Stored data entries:
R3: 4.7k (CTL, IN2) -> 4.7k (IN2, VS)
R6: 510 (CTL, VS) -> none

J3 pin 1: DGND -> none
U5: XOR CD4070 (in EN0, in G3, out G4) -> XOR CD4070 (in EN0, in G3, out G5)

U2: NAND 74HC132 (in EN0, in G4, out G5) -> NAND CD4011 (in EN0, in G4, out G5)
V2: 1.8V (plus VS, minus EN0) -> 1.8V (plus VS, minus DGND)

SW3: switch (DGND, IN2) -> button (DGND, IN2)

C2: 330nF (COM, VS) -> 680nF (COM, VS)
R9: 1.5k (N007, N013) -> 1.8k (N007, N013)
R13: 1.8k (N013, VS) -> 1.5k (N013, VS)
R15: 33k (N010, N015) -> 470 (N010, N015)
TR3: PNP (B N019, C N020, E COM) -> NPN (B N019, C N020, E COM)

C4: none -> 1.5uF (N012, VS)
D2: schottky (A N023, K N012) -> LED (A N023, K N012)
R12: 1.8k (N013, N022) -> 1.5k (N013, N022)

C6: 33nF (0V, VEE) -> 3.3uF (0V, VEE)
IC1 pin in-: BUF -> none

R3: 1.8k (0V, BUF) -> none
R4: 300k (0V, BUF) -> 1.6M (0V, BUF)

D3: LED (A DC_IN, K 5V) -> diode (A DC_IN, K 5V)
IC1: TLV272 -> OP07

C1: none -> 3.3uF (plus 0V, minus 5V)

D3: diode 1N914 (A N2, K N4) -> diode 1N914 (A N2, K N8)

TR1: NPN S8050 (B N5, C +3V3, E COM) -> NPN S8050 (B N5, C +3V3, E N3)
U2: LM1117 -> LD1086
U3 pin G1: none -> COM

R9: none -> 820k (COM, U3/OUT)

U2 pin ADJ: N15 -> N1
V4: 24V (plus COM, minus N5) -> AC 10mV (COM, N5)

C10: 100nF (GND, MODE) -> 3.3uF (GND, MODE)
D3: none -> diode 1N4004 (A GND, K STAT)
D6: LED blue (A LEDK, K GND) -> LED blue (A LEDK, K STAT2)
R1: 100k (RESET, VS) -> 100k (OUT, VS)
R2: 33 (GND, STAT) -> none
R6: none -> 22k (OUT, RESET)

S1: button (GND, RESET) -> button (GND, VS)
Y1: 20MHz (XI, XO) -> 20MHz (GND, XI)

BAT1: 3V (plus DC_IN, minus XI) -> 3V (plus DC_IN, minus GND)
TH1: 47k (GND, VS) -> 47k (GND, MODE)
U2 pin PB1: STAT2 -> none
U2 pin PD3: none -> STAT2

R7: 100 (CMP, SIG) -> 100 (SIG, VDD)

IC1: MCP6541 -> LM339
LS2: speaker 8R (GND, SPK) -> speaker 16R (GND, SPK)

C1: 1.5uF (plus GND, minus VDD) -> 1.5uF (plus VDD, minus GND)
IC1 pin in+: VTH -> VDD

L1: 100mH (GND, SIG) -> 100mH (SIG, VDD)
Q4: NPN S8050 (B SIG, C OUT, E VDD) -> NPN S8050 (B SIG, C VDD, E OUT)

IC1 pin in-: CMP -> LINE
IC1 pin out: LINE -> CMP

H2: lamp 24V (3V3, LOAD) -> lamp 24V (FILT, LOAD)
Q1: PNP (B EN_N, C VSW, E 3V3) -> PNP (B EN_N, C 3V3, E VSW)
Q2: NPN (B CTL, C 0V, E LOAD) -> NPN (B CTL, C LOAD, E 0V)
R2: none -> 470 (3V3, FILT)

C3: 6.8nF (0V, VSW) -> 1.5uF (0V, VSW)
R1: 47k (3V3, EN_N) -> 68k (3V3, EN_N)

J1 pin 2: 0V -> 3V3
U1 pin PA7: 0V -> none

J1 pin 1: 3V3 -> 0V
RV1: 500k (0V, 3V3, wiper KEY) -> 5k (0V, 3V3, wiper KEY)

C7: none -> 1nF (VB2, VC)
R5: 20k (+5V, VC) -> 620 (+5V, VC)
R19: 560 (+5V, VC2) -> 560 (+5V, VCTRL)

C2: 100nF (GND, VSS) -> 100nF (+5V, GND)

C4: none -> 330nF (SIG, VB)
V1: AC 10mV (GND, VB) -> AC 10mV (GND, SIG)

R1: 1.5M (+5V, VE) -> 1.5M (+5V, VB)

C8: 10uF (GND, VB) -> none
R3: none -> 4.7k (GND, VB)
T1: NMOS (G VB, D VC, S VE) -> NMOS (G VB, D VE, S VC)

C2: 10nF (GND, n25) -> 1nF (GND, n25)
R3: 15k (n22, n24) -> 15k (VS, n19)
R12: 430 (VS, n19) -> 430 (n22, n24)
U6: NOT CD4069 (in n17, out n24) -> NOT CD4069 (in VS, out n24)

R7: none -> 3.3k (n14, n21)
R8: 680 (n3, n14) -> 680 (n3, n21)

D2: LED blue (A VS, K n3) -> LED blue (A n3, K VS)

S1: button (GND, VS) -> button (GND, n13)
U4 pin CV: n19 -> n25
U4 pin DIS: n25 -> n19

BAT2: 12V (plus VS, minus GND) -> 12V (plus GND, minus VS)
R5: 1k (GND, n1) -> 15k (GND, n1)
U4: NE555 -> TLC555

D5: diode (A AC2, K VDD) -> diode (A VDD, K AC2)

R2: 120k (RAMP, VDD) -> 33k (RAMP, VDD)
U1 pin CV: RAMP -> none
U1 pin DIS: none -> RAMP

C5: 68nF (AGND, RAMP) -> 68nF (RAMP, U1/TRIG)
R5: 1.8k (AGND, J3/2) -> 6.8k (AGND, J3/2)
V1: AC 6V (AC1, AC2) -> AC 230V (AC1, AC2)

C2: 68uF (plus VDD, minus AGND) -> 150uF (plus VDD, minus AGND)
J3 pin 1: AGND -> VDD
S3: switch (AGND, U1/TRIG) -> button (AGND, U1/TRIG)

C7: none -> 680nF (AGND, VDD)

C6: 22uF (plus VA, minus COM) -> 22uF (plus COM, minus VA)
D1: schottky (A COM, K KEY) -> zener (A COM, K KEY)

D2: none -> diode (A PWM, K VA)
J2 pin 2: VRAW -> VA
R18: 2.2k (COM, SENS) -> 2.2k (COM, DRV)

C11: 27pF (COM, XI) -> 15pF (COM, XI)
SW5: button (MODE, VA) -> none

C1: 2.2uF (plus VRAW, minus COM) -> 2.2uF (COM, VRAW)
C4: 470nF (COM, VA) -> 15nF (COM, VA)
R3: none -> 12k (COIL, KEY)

Description of the task: Could you transcribe the entries above word for word, from the line with "R3: none -> 4.7k (GND, VB)" down to the line with "D2: LED blue", keeping both?

Output for this task:
R3: none -> 4.7k (GND, VB)
T1: NMOS (G VB, D VC, S VE) -> NMOS (G VB, D VE, S VC)

C2: 10nF (GND, n25) -> 1nF (GND, n25)
R3: 15k (n22, n24) -> 15k (VS, n19)
R12: 430 (VS, n19) -> 430 (n22, n24)
U6: NOT CD4069 (in n17, out n24) -> NOT CD4069 (in VS, out n24)

R7: none -> 3.3k (n14, n21)
R8: 680 (n3, n14) -> 680 (n3, n21)

D2: LED blue (A VS, K n3) -> LED blue (A n3, K VS)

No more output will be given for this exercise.